* [Work task]:
Print exactly, and only, the lines running from the line containing "blue cutting board [270,245,387,328] -> none" through the end of the records below.

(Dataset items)

################

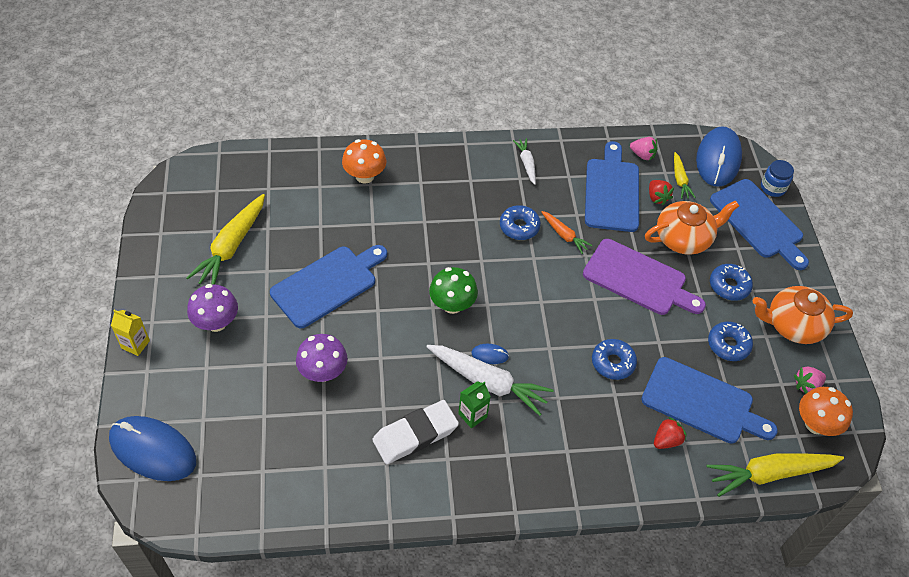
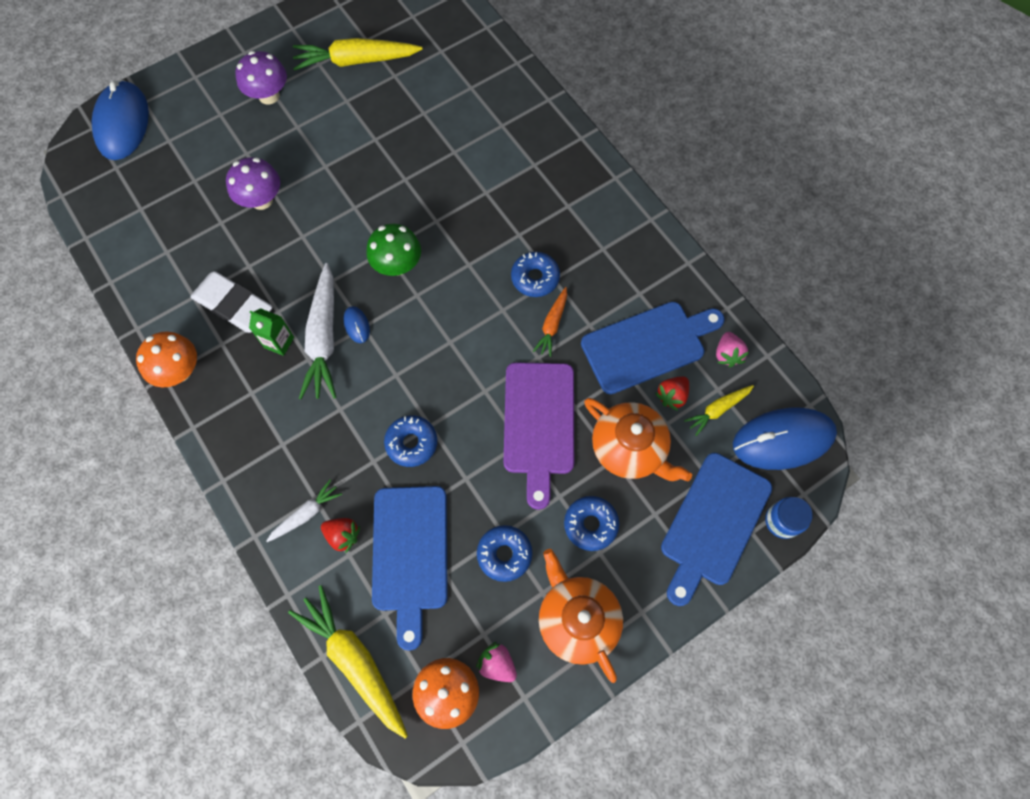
camera: 65 degrees right, 15 degrees up
yellow carton [111,310,150,356] -> none
blue cutting board [270,245,387,328] -> none
orange mushroom [342,139,386,184] -> orange mushroom moved to [136,331,197,387]
white carrot [513,138,536,185] -> white carrot moved to [266,480,342,542]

################

* [Response box]:
blue cutting board [270,245,387,328] -> none
orange mushroom [342,139,386,184] -> orange mushroom moved to [136,331,197,387]
white carrot [513,138,536,185] -> white carrot moved to [266,480,342,542]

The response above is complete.